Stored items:
+ + + +

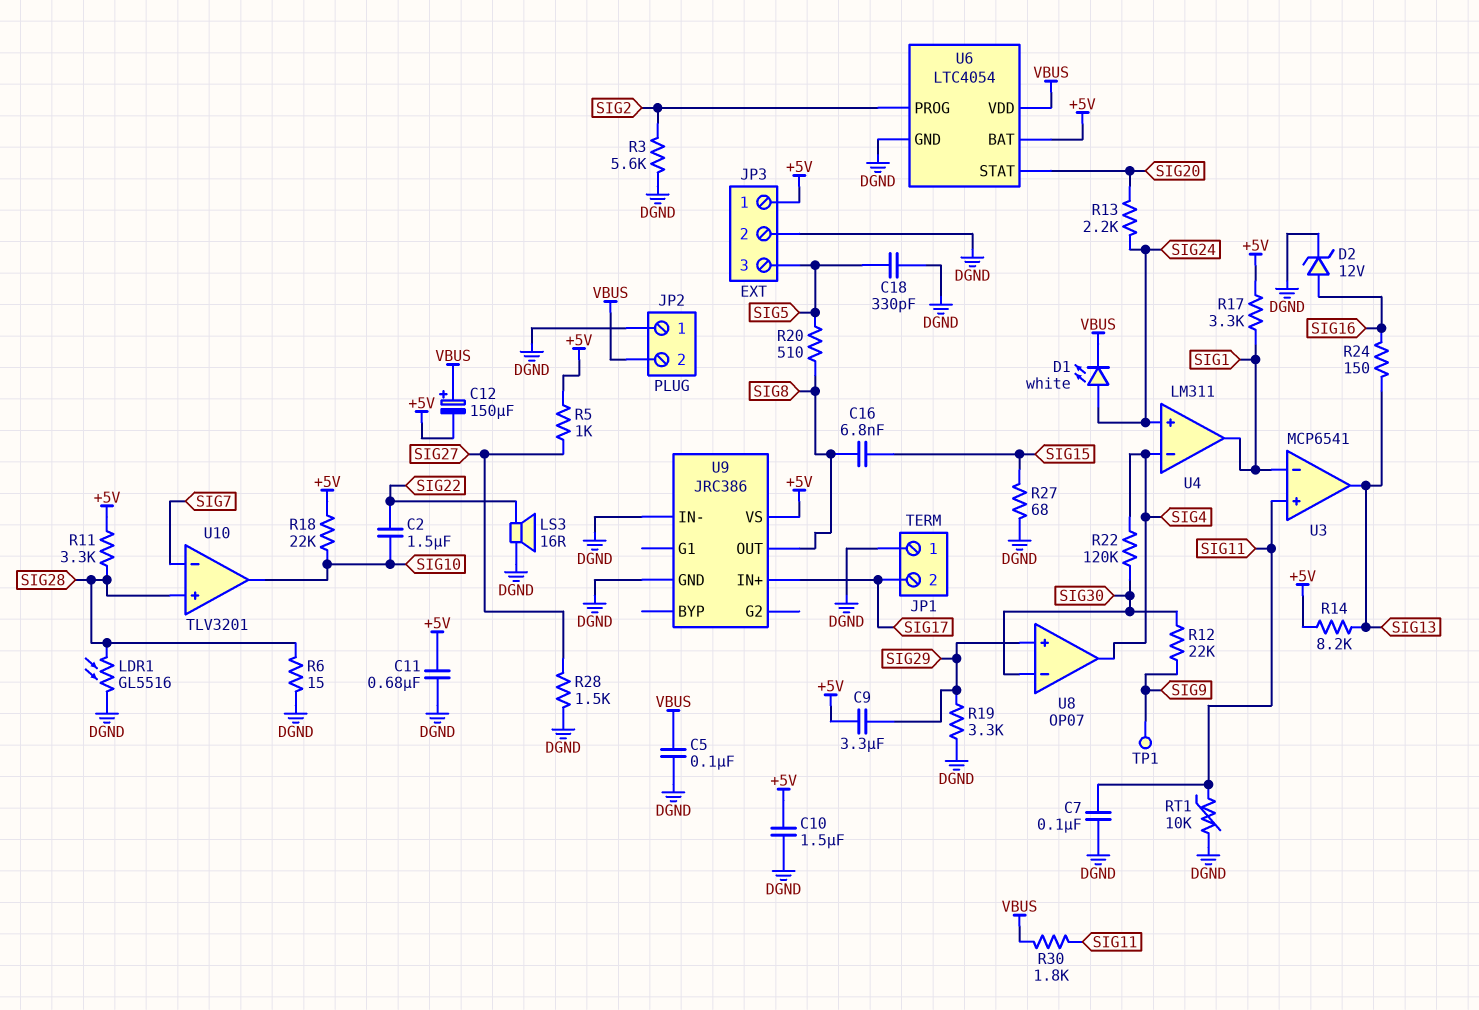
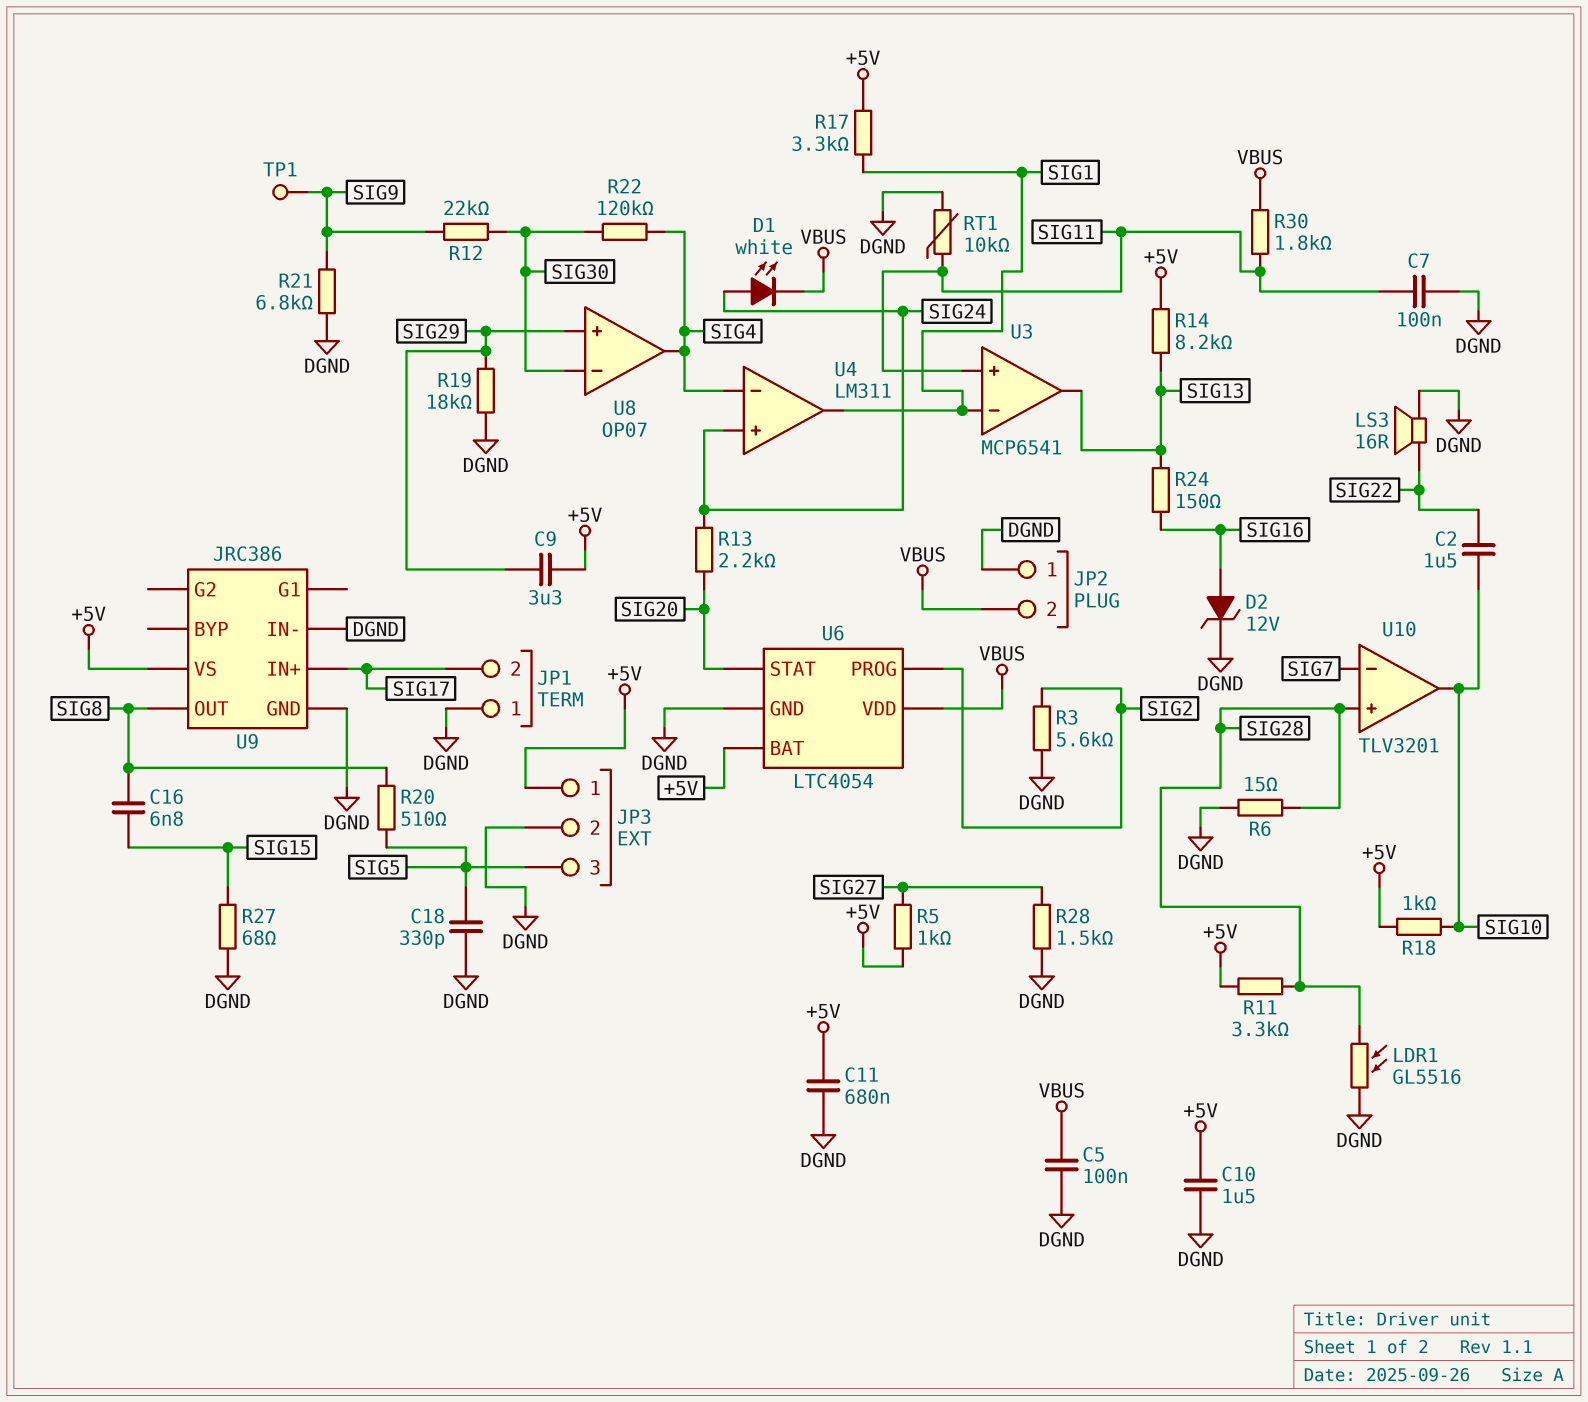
C12: 150uF (plus VBUS, minus +5V) -> none
R18: 22k (+5V, SIG10) -> 1k (+5V, SIG10)
R19: 3.3k (DGND, SIG29) -> 18k (DGND, SIG29)
R21: none -> 6.8k (DGND, SIG9)

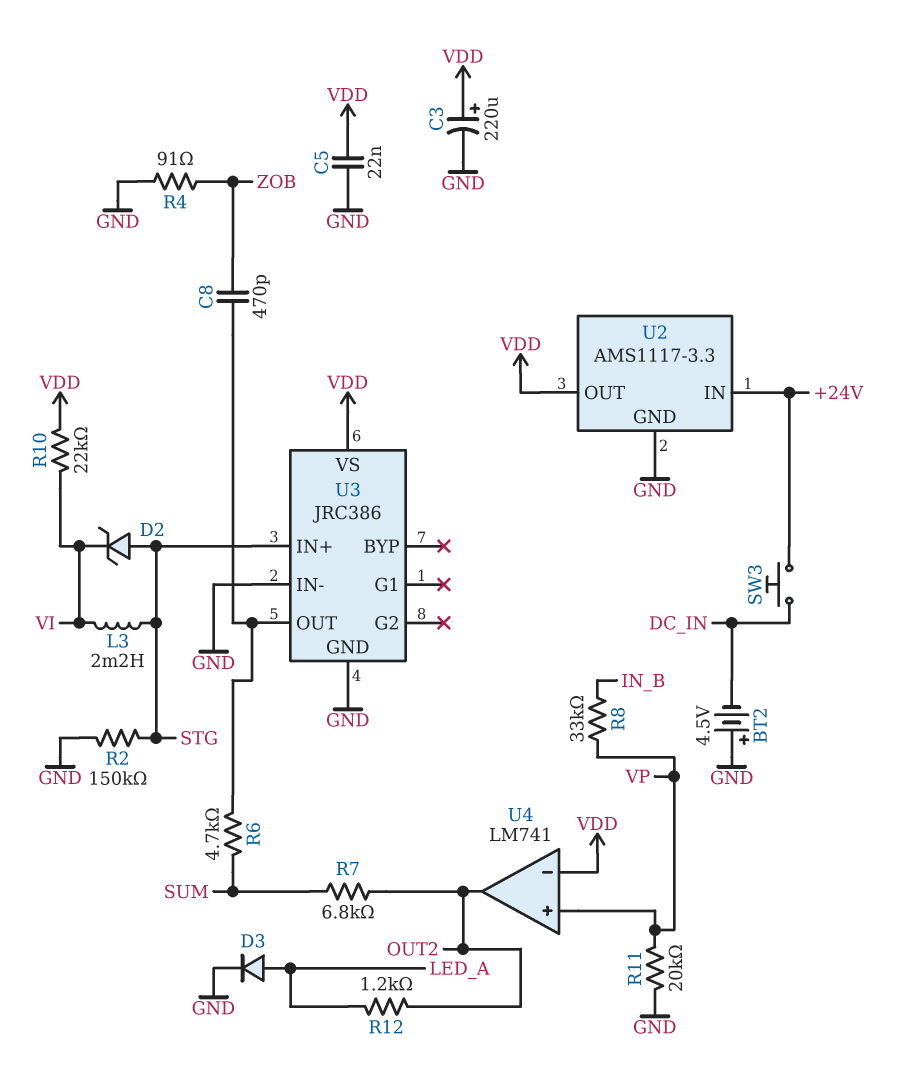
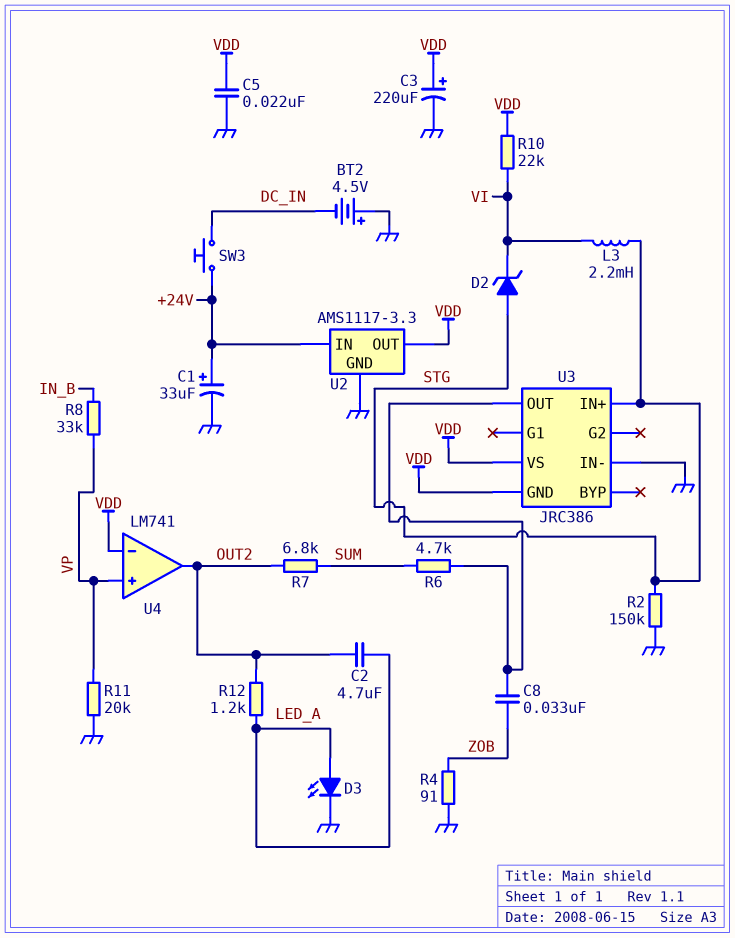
C1: none -> 33uF (plus +24V, minus GND)
C2: none -> 4.7uF (LED_A, OUT2)
C8: 470pF (U3/OUT, ZOB) -> 33nF (U3/OUT, ZOB)
D3: diode (A LED_A, K GND) -> LED (A LED_A, K GND)
U3 pin GND: GND -> VDD

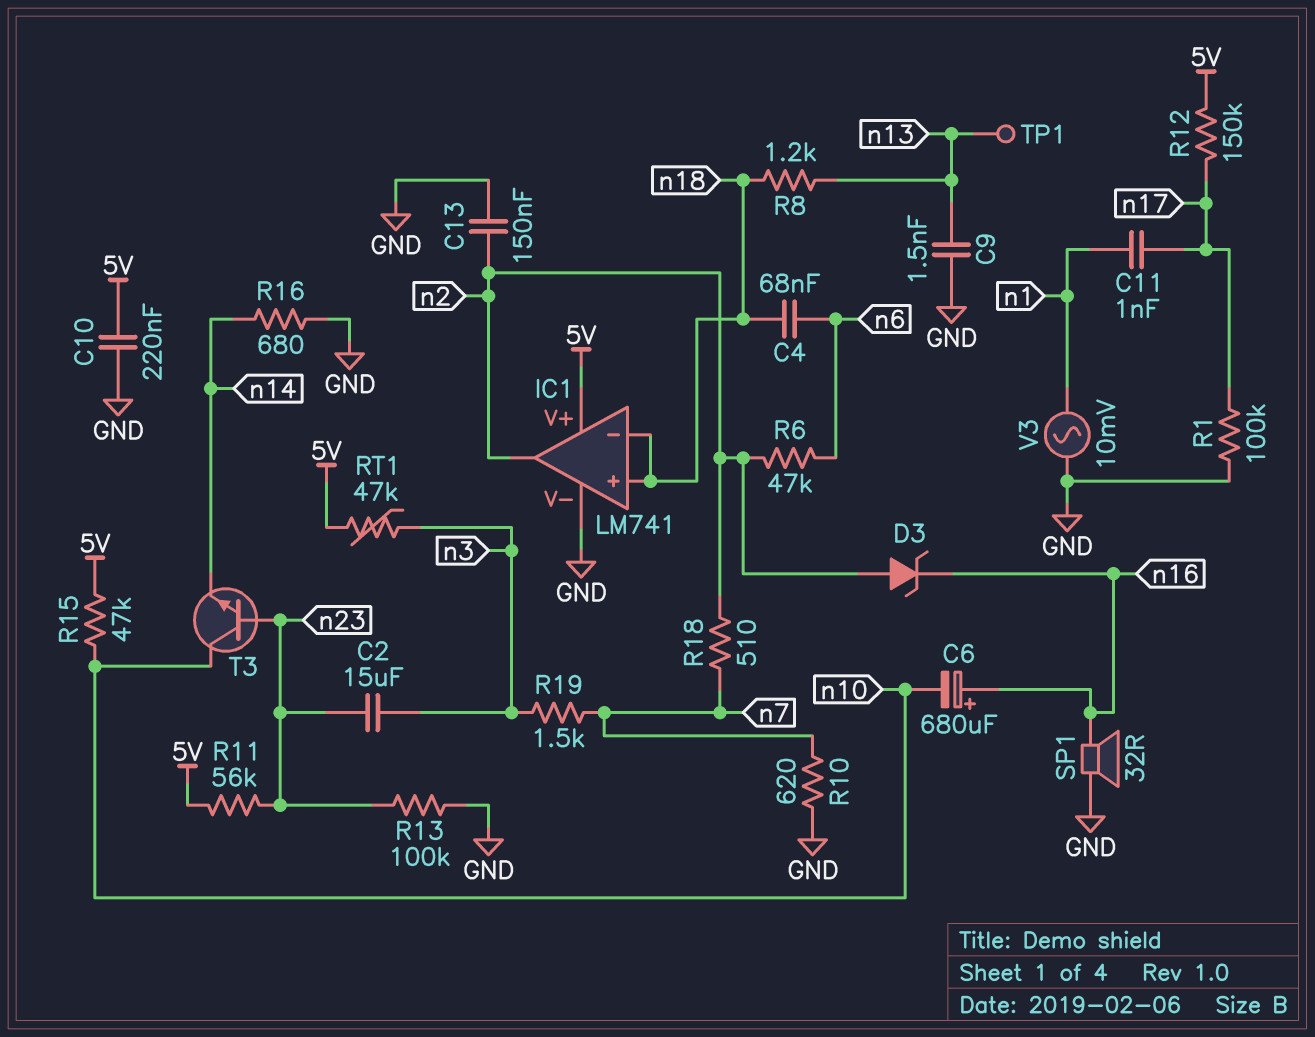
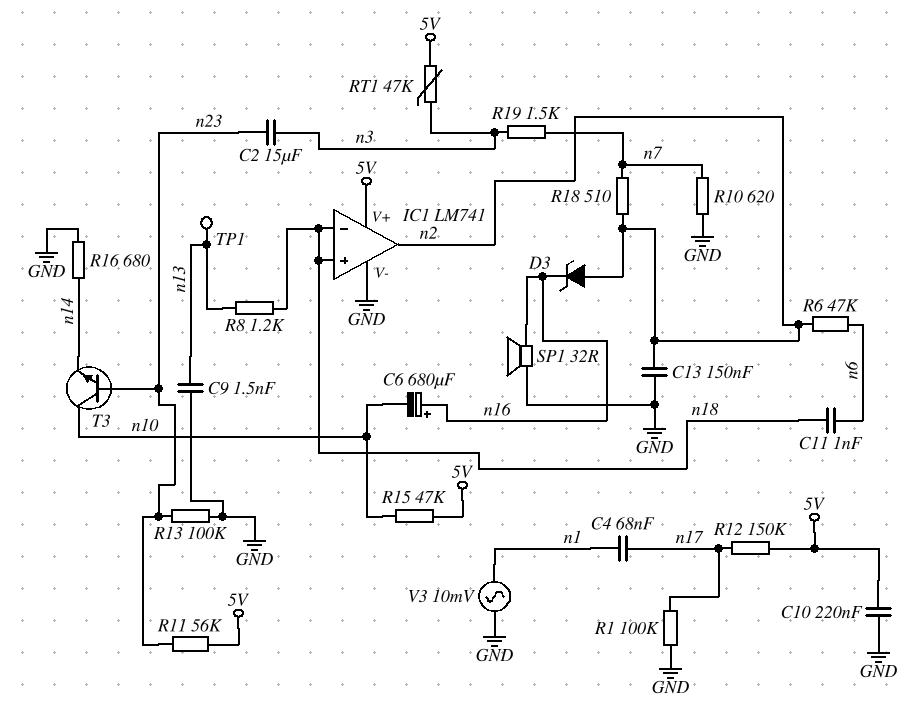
C4: 68nF (n6, n18) -> 68nF (n1, n17)
C11: 1nF (n1, n17) -> 1nF (n6, n18)

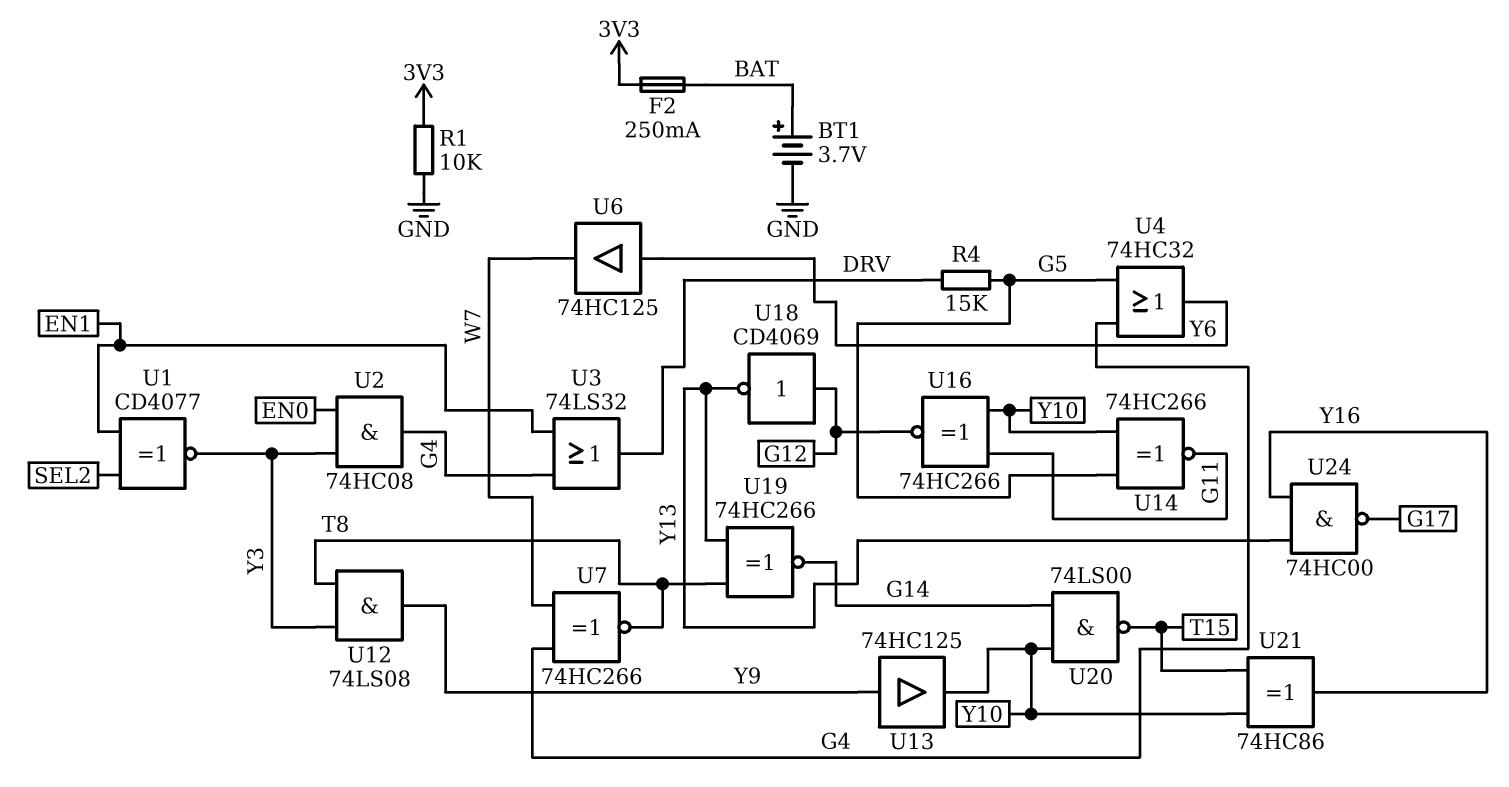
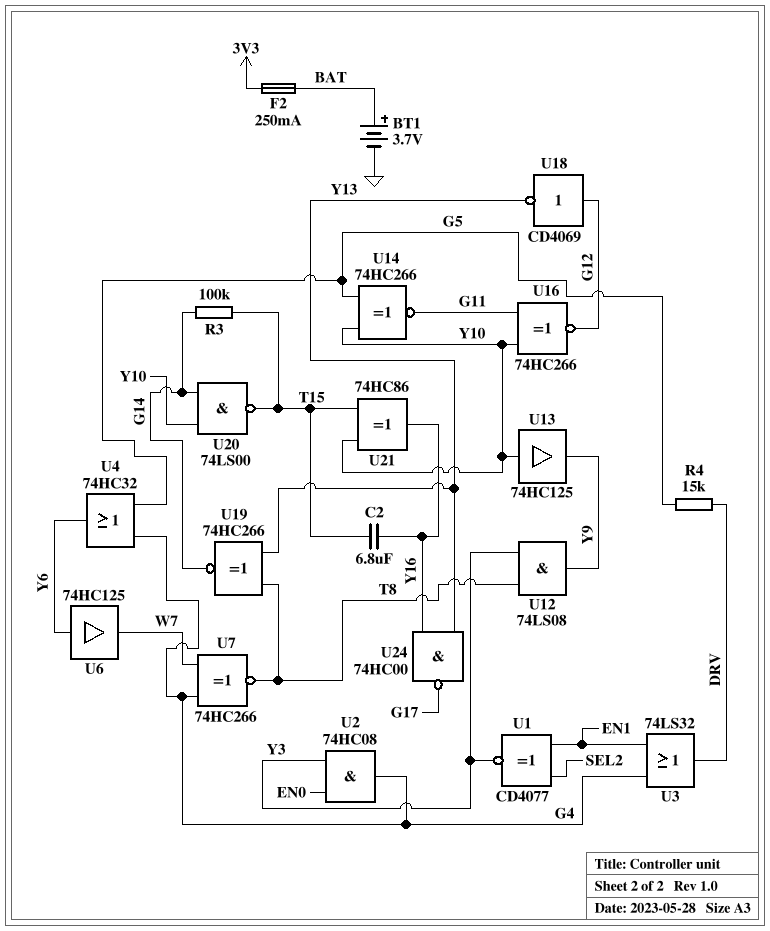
C2: none -> 6.8uF (T15, Y16)
R1: 10k (3V3, GND) -> none
R3: none -> 100k (G14, T15)
U13: buffer 74HC125 (in Y9, out Y10) -> buffer 74HC125 (in Y10, out Y9)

+ + + +

Retype every entry above exactly and, please, skip the pictures.

Solution to the exercise>
C12: 150uF (plus VBUS, minus +5V) -> none
R18: 22k (+5V, SIG10) -> 1k (+5V, SIG10)
R19: 3.3k (DGND, SIG29) -> 18k (DGND, SIG29)
R21: none -> 6.8k (DGND, SIG9)

C1: none -> 33uF (plus +24V, minus GND)
C2: none -> 4.7uF (LED_A, OUT2)
C8: 470pF (U3/OUT, ZOB) -> 33nF (U3/OUT, ZOB)
D3: diode (A LED_A, K GND) -> LED (A LED_A, K GND)
U3 pin GND: GND -> VDD

C4: 68nF (n6, n18) -> 68nF (n1, n17)
C11: 1nF (n1, n17) -> 1nF (n6, n18)

C2: none -> 6.8uF (T15, Y16)
R1: 10k (3V3, GND) -> none
R3: none -> 100k (G14, T15)
U13: buffer 74HC125 (in Y9, out Y10) -> buffer 74HC125 (in Y10, out Y9)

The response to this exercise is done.